**TASK DESCRIPTION:**
Drop all images and give the records again exactly.

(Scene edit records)
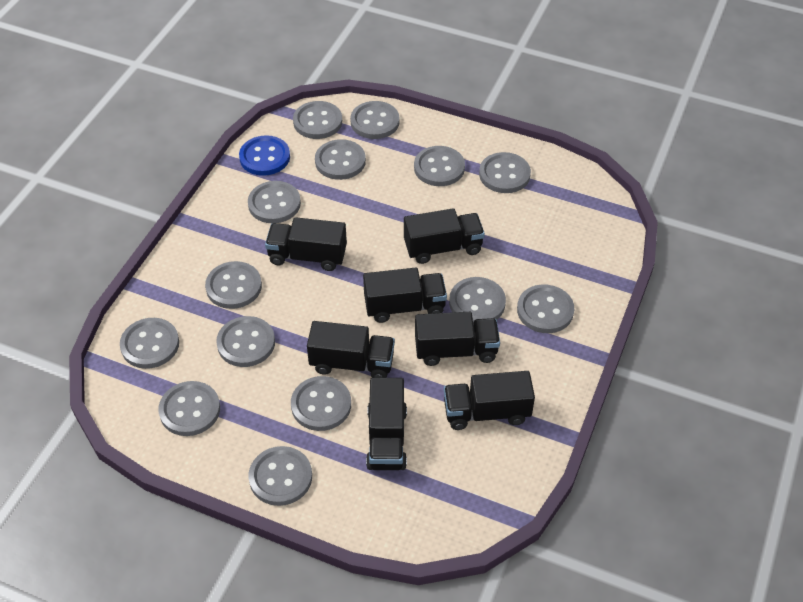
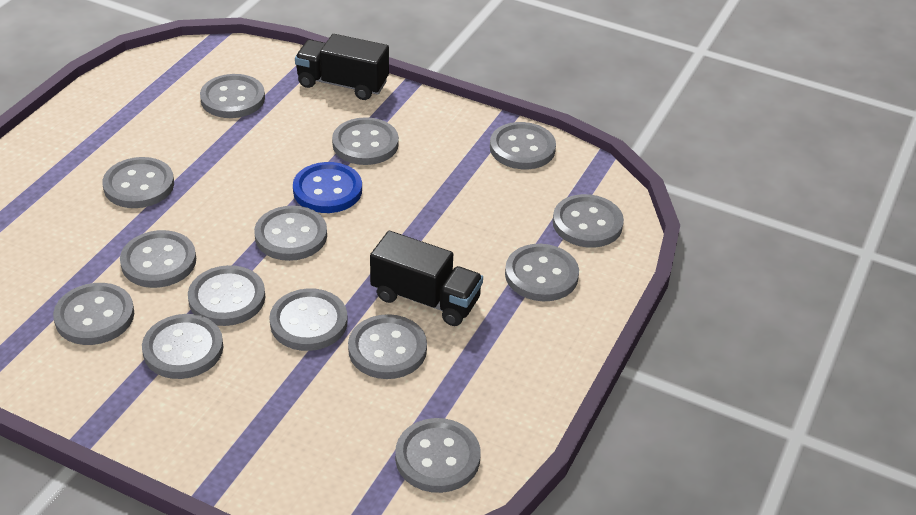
black truck: 7 -> 2

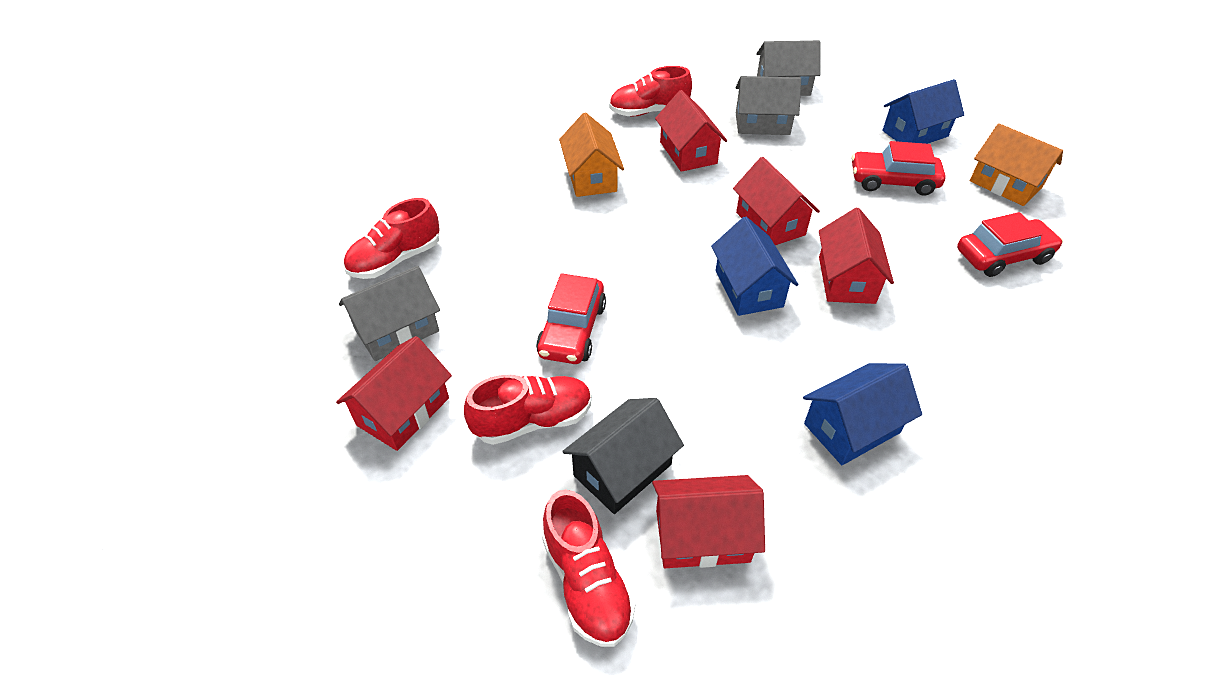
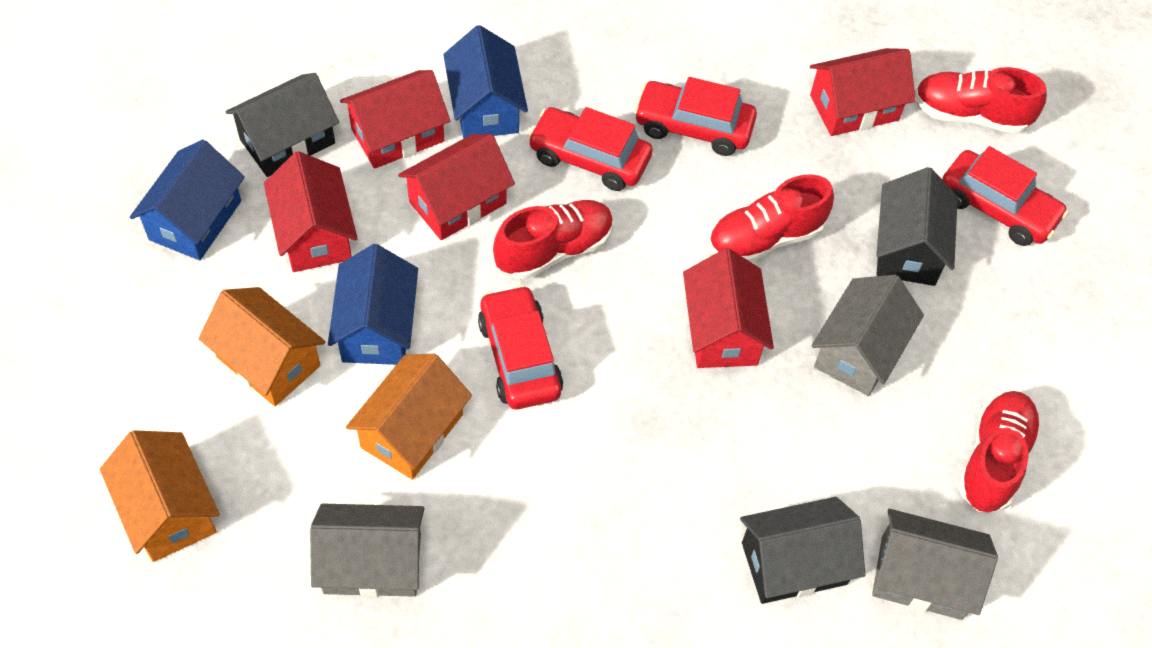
black house: 1 -> 3
orange house: 2 -> 3
red car: 3 -> 4

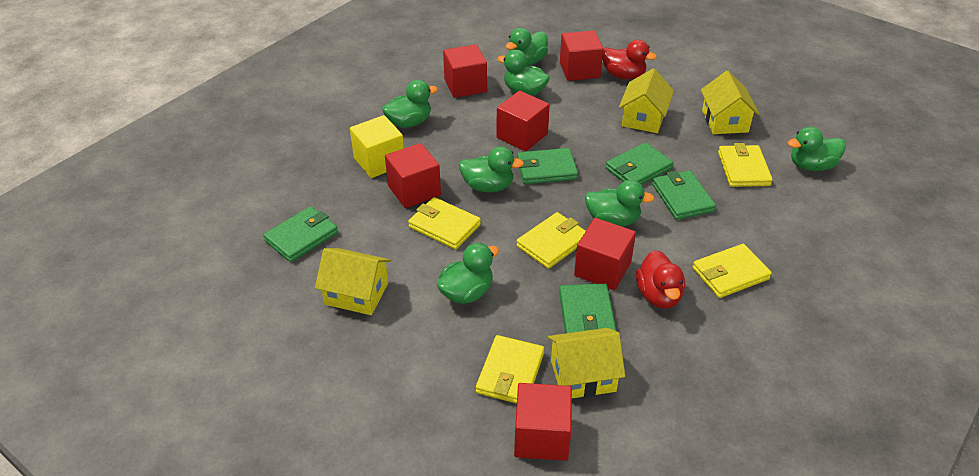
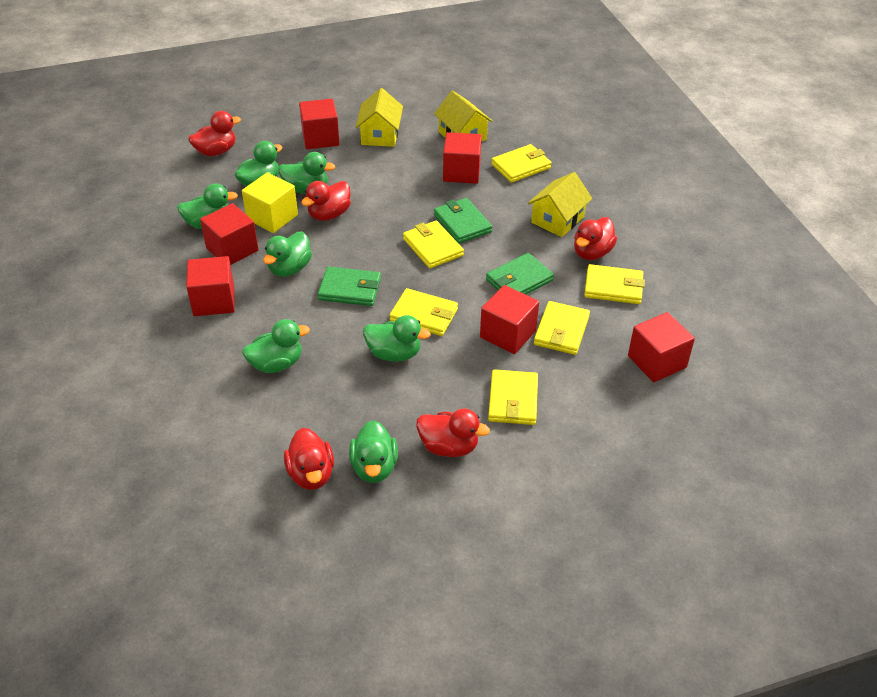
green wallet: 5 -> 3
red duck: 2 -> 5
yellow house: 4 -> 3
yellow wallet: 5 -> 6

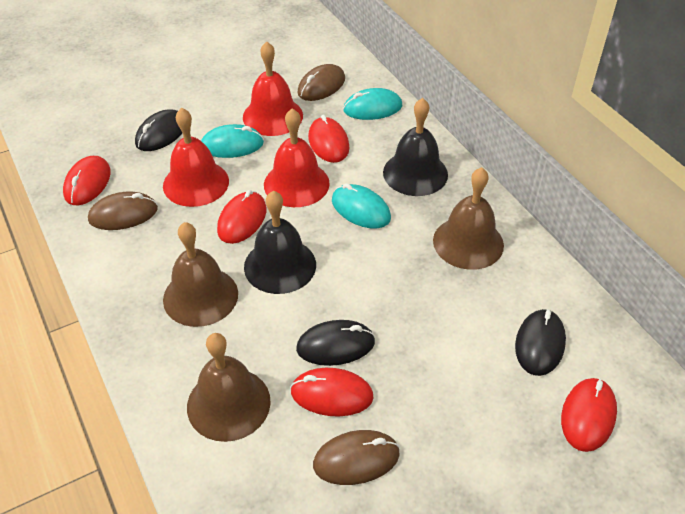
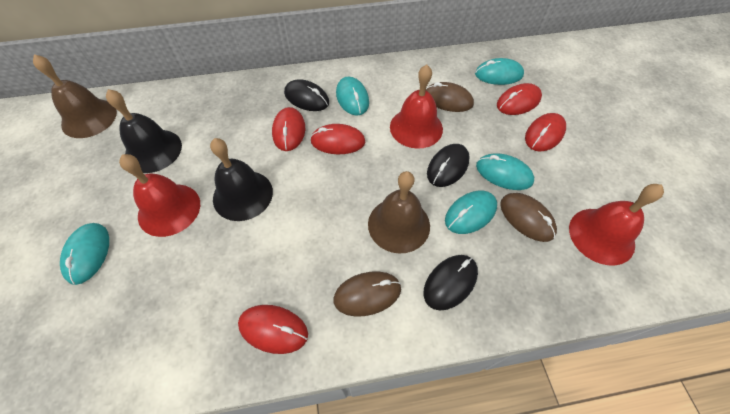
brown bell: 3 -> 2
turquoise mouse: 3 -> 5

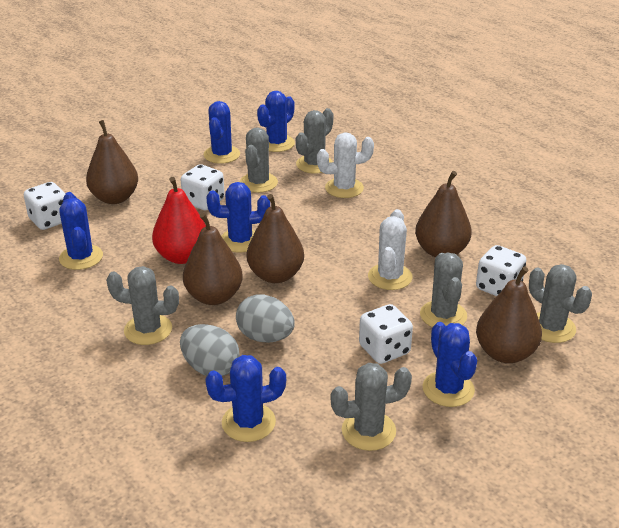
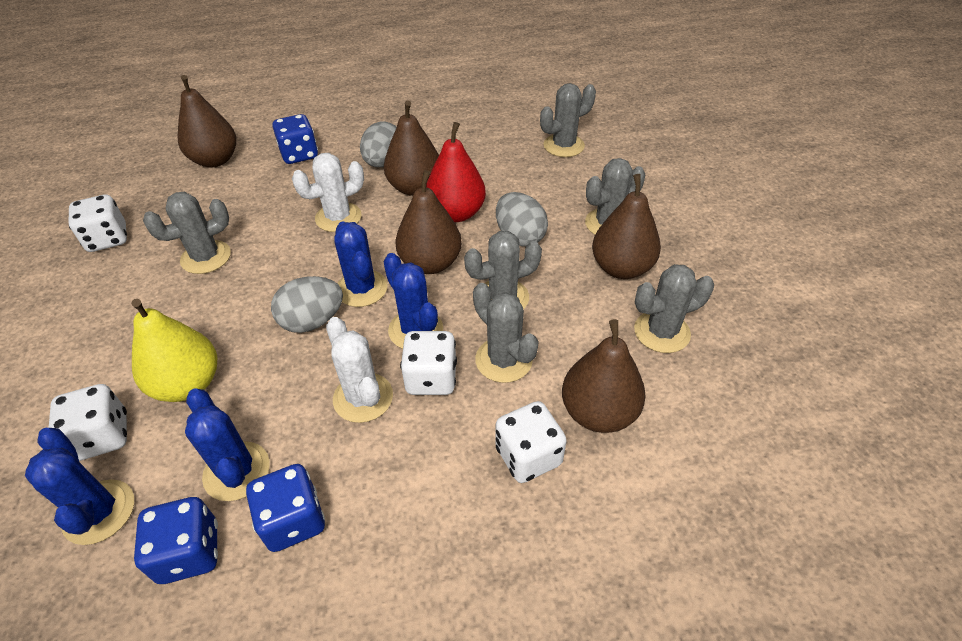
blue cactus: 6 -> 4
blue dice: 0 -> 3
grey egg: 2 -> 3
yellow pear: 0 -> 1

**FINISHED EXERCISE:**
black truck: 7 -> 2

black house: 1 -> 3
orange house: 2 -> 3
red car: 3 -> 4

green wallet: 5 -> 3
red duck: 2 -> 5
yellow house: 4 -> 3
yellow wallet: 5 -> 6

brown bell: 3 -> 2
turquoise mouse: 3 -> 5

blue cactus: 6 -> 4
blue dice: 0 -> 3
grey egg: 2 -> 3
yellow pear: 0 -> 1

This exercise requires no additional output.